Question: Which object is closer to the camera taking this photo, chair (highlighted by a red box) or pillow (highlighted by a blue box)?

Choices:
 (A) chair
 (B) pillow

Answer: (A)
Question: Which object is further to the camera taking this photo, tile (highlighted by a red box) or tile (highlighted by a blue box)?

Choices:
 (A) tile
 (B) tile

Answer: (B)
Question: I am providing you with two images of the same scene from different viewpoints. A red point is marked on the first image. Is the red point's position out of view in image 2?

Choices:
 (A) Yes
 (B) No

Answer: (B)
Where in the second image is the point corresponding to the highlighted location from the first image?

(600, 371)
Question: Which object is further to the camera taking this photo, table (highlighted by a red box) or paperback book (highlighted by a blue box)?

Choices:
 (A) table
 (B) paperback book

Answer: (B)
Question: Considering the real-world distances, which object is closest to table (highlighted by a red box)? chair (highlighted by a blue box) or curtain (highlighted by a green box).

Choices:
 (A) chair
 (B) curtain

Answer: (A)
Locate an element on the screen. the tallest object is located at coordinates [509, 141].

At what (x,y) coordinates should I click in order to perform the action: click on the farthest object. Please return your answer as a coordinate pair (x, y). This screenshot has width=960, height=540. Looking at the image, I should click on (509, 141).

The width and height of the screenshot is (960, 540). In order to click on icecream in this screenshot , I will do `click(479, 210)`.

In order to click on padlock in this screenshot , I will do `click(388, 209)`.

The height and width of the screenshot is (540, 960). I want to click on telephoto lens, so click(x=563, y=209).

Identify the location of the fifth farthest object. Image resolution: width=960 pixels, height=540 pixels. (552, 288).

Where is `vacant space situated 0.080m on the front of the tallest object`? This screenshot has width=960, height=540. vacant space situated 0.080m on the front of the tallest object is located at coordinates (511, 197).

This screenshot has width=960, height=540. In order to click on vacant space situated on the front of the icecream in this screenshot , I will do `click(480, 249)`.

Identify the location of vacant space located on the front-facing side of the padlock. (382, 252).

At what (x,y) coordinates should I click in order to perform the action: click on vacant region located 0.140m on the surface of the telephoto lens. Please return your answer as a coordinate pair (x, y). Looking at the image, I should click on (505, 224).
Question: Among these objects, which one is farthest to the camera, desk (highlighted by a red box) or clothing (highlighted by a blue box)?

----

### [Stated exercise]
Find each line in the data above that contains the word "location", with case counting, and copy those lines in full.

### [Response below]
Where in the second image is the point corresponding to the highlighted location from the first image?
Identify the location of the fifth farthest object. Image resolution: width=960 pixels, height=540 pixels. (552, 288).
Identify the location of vacant space located on the front-facing side of the padlock. (382, 252).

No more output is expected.